▶ _Material provided_:
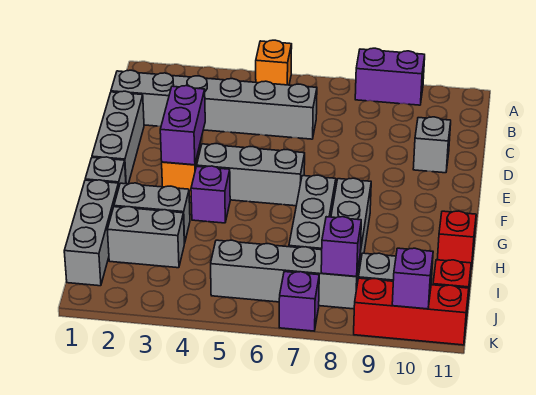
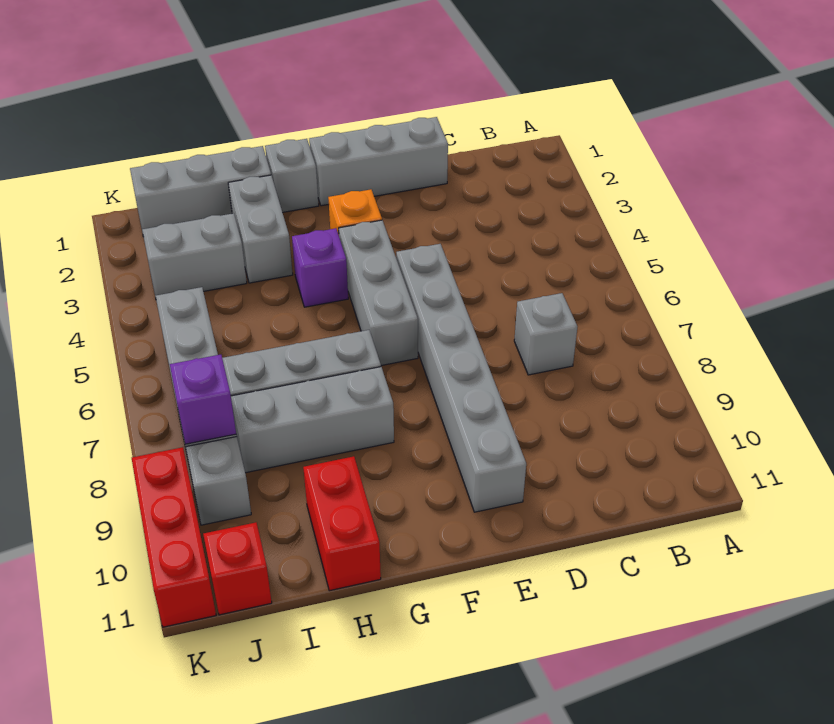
orange brick A5 level 1 -> none
purple brick A8:A9 level 1 -> none
grey brick C1:C6 level 1 -> grey brick E5:E10 level 1
grey brick D10 level 1 -> grey brick C7 level 1
purple brick E3:F3 level 2 -> none
red brick H11 level 1 -> red brick H10:H11 level 1
grey brick I2:I3 level 1 -> grey brick I3:J3 level 1
purple brick K7 level 1 -> none
purple brick K10 level 2 -> none

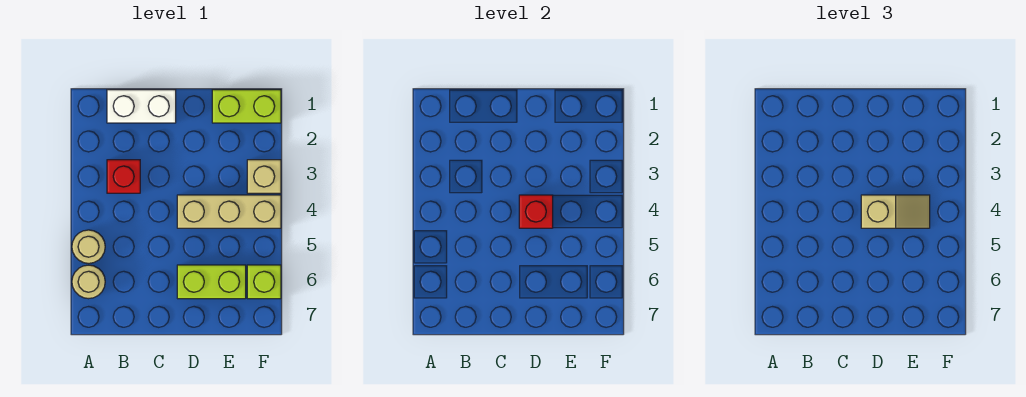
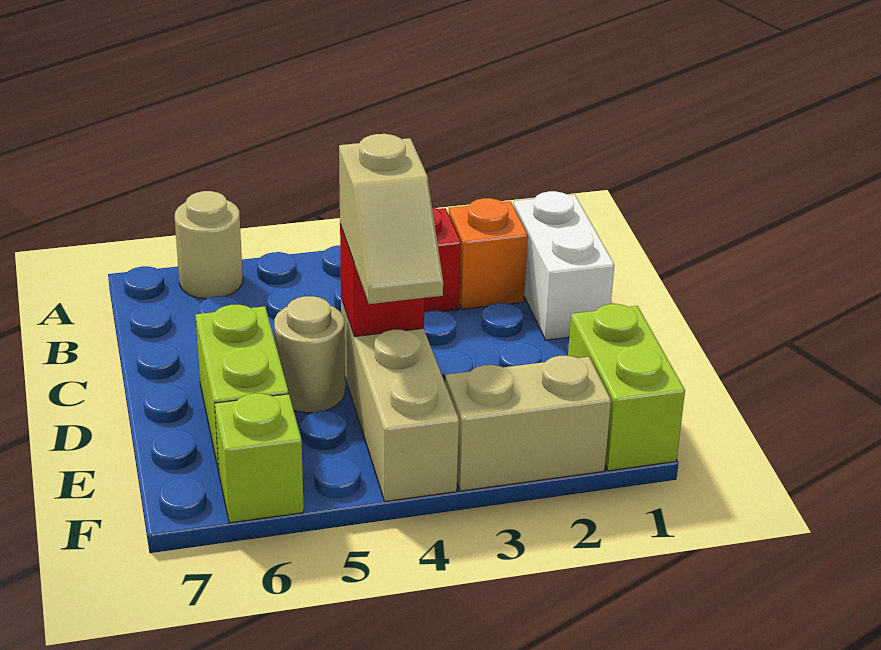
tan round brick A5 level 1 -> tan round brick D5 level 1
none -> orange brick B2 level 1
tan brick F3 level 1 -> tan brick F2:F3 level 1

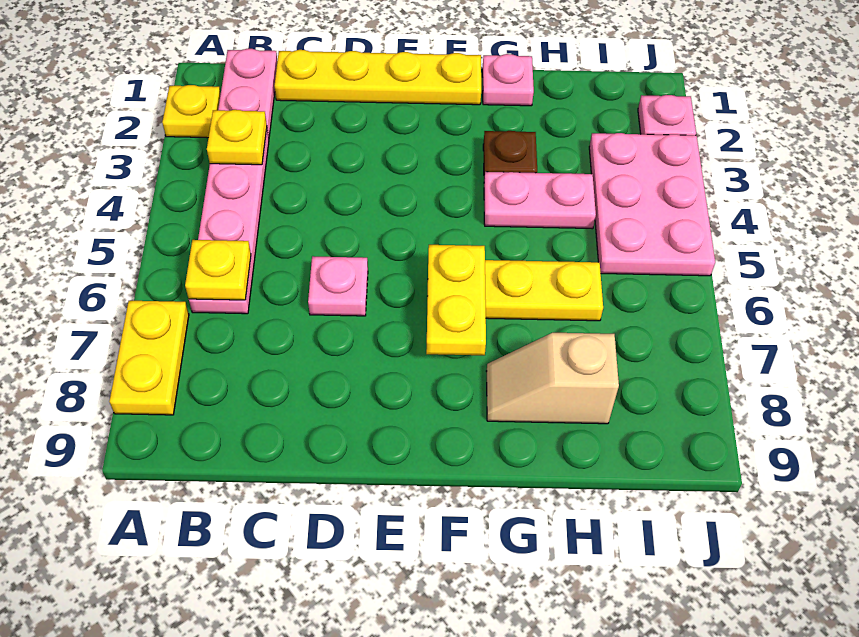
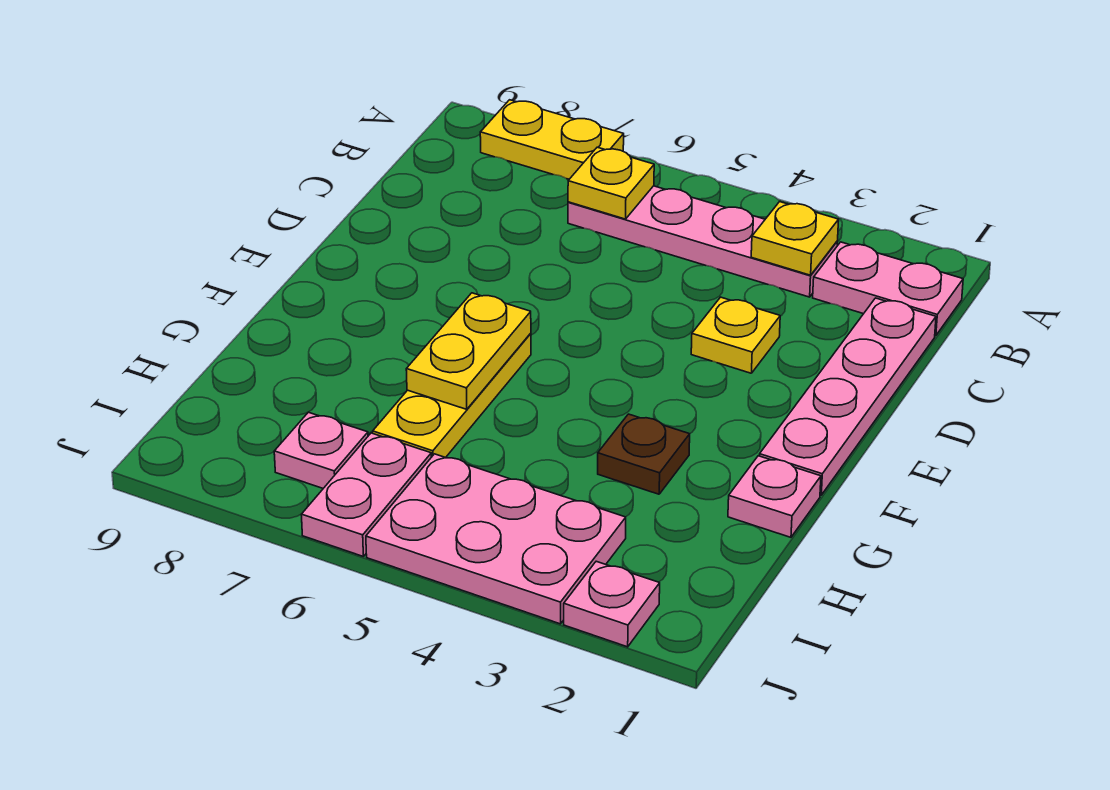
yellow plate A2 level 1 -> yellow plate D3 level 1
yellow plate C1:F1 level 1 -> pink plate C1:F1 level 1
pink plate D6 level 1 -> pink plate I7 level 1
yellow plate F6:F7 level 2 -> yellow plate F6:G6 level 2
pink plate G4:H4 level 1 -> pink plate I6:J6 level 1
tan slope G8:H8 level 1 top H -> none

▶ _Task requirements_: Write out the entries above word for word. Do not include the pictures.

▶ _Expected answer_:
orange brick A5 level 1 -> none
purple brick A8:A9 level 1 -> none
grey brick C1:C6 level 1 -> grey brick E5:E10 level 1
grey brick D10 level 1 -> grey brick C7 level 1
purple brick E3:F3 level 2 -> none
red brick H11 level 1 -> red brick H10:H11 level 1
grey brick I2:I3 level 1 -> grey brick I3:J3 level 1
purple brick K7 level 1 -> none
purple brick K10 level 2 -> none

tan round brick A5 level 1 -> tan round brick D5 level 1
none -> orange brick B2 level 1
tan brick F3 level 1 -> tan brick F2:F3 level 1

yellow plate A2 level 1 -> yellow plate D3 level 1
yellow plate C1:F1 level 1 -> pink plate C1:F1 level 1
pink plate D6 level 1 -> pink plate I7 level 1
yellow plate F6:F7 level 2 -> yellow plate F6:G6 level 2
pink plate G4:H4 level 1 -> pink plate I6:J6 level 1
tan slope G8:H8 level 1 top H -> none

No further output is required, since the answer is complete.